▸ **Task goal**
Your task is to copy each line of the material that includes "pink".

▸ **Data for the task**
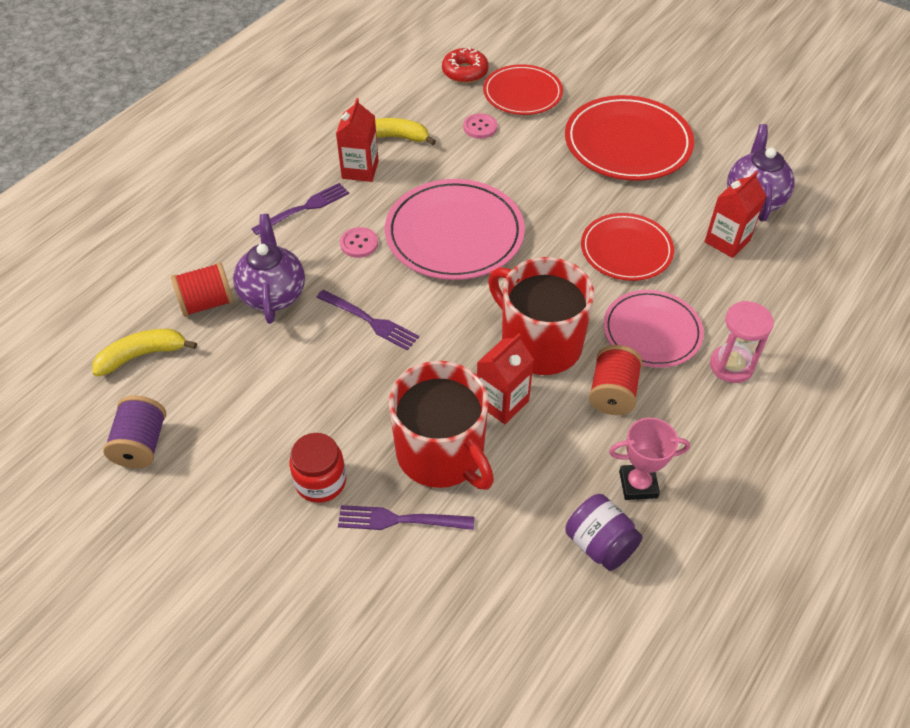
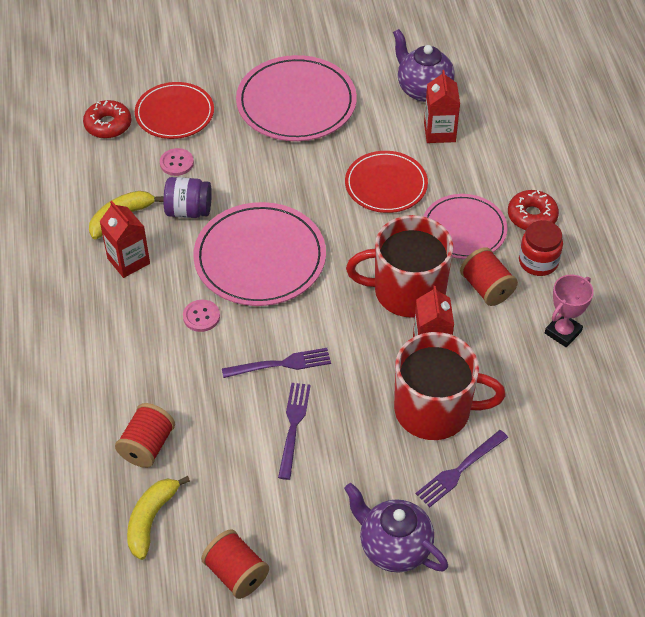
camera: 45 degrees left, 0 degrees up
(141, 444) = (236, 573): purple spool -> red spool
(273, 294) = (188, 401): purple teapot -> purple teapot (394, 547)
(304, 208) = (125, 321): purple fork -> purple fork (293, 426)
(321, 481) = (384, 491): red jar -> red jar (538, 262)
(600, 544) = (582, 384): purple jar -> purple jar (188, 210)
(627, 143) = (296, 103): red plate -> pink plate
(731, 366) = (532, 216): pink hourglass -> red donut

▸ **Result for this task**
(627, 143) = (296, 103): red plate -> pink plate
(731, 366) = (532, 216): pink hourglass -> red donut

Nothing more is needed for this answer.